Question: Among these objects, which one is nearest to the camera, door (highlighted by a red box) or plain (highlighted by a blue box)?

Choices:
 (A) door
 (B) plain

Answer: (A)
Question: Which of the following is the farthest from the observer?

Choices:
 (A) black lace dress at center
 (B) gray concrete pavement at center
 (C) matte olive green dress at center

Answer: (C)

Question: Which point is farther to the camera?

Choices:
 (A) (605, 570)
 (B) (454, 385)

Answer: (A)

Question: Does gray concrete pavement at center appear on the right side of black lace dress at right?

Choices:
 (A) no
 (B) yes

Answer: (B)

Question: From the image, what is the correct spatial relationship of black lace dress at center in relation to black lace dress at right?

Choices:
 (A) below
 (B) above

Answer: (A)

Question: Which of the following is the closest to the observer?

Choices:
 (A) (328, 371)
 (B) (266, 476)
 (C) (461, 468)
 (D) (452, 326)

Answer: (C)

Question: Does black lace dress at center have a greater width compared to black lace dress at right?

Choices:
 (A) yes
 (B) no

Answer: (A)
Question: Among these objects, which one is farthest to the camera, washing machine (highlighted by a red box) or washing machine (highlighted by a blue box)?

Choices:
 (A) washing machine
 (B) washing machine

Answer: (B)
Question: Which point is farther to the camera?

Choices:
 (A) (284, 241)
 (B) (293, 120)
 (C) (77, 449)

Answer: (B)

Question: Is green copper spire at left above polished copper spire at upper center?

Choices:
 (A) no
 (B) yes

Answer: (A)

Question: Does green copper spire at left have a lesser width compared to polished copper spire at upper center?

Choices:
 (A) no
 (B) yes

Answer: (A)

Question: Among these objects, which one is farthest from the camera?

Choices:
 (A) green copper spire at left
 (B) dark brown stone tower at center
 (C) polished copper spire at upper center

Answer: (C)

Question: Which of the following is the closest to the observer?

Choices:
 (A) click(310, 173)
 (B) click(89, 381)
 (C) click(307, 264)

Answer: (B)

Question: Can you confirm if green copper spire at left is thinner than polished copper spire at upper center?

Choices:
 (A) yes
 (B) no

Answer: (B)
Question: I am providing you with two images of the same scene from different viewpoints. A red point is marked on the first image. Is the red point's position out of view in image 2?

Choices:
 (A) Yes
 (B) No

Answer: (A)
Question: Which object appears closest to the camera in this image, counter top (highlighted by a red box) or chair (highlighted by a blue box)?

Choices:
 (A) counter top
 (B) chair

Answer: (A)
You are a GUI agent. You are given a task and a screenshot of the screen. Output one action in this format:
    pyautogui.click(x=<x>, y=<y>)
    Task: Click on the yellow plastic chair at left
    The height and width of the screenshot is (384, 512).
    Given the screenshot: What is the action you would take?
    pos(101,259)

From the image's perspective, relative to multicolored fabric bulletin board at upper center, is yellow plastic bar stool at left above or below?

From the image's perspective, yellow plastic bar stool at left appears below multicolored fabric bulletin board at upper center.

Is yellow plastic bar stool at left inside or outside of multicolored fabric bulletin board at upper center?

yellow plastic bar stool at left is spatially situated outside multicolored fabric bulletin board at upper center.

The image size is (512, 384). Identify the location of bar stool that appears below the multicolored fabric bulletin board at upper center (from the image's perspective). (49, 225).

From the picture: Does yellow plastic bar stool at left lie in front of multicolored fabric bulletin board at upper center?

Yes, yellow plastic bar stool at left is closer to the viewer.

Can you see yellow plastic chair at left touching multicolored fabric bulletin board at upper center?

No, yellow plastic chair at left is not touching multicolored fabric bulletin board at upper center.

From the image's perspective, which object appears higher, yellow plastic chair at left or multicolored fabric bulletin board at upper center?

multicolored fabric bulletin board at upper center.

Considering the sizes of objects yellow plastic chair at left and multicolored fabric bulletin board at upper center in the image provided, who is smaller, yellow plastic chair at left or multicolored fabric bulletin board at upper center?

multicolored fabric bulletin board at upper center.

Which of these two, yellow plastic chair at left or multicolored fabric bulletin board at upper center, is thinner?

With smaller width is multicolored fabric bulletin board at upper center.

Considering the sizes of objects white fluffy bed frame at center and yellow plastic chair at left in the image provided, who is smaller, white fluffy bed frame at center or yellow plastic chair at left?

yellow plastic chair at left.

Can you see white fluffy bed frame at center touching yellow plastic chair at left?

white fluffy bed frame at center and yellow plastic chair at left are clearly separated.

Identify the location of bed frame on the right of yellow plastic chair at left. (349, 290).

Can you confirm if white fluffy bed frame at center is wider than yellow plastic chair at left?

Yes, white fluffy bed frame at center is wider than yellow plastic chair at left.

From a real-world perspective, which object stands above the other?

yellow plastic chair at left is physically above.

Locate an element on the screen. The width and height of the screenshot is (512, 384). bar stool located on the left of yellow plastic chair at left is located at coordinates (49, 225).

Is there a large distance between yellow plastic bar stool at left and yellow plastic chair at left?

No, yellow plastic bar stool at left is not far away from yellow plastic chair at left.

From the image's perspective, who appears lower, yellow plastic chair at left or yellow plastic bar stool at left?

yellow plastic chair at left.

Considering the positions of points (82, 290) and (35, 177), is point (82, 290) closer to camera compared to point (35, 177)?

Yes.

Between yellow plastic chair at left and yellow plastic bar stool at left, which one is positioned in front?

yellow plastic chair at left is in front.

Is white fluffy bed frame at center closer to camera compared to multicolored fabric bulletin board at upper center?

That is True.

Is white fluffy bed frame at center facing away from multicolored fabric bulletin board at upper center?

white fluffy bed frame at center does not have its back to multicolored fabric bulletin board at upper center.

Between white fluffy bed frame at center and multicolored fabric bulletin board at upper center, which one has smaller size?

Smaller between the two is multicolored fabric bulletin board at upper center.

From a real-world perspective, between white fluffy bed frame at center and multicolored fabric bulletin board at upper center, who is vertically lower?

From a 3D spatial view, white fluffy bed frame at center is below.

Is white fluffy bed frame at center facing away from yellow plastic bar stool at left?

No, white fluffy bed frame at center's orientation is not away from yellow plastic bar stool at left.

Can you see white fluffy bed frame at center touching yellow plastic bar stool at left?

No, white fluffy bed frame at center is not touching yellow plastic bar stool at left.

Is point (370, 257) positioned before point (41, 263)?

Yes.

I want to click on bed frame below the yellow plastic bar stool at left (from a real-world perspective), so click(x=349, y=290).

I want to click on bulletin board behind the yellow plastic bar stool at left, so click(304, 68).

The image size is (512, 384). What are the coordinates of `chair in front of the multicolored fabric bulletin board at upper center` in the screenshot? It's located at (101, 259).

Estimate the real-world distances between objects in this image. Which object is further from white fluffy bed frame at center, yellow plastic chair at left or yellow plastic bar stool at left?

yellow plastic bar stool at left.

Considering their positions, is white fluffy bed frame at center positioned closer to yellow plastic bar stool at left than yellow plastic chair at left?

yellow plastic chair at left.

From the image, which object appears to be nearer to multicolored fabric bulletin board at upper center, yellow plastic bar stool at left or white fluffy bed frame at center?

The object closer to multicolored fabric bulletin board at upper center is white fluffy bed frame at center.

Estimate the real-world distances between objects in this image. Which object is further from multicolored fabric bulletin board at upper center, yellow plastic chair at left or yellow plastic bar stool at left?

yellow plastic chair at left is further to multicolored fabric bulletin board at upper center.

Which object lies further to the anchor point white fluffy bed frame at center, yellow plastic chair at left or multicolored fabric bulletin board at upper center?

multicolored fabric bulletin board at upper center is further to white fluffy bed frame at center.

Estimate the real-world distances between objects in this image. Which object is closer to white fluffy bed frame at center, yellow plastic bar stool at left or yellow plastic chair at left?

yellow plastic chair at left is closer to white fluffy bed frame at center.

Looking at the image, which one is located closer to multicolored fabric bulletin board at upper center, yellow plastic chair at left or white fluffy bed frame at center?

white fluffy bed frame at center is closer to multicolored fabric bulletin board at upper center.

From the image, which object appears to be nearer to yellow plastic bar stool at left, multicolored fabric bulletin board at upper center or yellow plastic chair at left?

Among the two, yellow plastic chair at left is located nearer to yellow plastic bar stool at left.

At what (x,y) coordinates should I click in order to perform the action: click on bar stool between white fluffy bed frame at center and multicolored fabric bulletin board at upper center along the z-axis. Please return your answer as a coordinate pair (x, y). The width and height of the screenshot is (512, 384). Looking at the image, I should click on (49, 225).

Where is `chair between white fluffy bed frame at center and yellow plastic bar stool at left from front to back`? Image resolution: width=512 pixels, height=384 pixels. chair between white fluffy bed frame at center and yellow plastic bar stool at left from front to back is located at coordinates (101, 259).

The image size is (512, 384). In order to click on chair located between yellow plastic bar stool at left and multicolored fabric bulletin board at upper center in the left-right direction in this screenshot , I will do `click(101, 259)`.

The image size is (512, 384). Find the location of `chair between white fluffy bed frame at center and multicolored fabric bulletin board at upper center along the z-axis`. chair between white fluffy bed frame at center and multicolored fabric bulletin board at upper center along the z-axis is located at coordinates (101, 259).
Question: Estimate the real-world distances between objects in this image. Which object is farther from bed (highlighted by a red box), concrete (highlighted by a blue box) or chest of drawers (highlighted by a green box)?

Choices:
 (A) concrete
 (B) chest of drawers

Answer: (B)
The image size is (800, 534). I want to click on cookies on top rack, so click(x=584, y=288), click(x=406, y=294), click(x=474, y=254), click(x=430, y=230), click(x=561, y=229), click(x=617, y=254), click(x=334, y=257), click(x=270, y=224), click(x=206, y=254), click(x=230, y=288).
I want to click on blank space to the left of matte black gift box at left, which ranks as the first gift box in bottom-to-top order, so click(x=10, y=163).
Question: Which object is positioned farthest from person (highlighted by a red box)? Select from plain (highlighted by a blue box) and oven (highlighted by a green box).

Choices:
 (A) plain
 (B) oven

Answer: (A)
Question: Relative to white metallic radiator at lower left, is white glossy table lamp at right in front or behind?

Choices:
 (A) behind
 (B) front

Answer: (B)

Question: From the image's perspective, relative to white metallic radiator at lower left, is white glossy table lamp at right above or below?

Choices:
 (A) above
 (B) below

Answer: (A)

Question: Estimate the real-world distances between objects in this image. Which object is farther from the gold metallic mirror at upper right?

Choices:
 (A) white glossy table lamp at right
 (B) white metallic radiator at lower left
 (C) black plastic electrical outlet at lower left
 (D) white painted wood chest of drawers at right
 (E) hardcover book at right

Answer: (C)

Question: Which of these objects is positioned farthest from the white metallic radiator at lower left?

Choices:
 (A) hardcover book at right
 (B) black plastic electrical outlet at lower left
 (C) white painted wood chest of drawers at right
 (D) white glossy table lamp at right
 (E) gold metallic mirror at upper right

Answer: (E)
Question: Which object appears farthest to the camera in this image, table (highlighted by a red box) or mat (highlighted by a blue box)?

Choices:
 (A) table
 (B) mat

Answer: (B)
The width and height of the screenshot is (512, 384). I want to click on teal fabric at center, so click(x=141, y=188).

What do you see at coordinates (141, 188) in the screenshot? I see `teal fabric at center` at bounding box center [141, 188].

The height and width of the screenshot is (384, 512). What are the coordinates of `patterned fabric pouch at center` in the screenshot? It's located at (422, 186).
.....
Retype verbatim every line from the start of the rows down to the line containing "Question: Which of the following is the farthest", including both ends.

Question: Among these objects, which one is nearest to the camera, door (highlighted by a red box) or plain (highlighted by a blue box)?

Choices:
 (A) door
 (B) plain

Answer: (A)
Question: Which of the following is the farthest from the observer?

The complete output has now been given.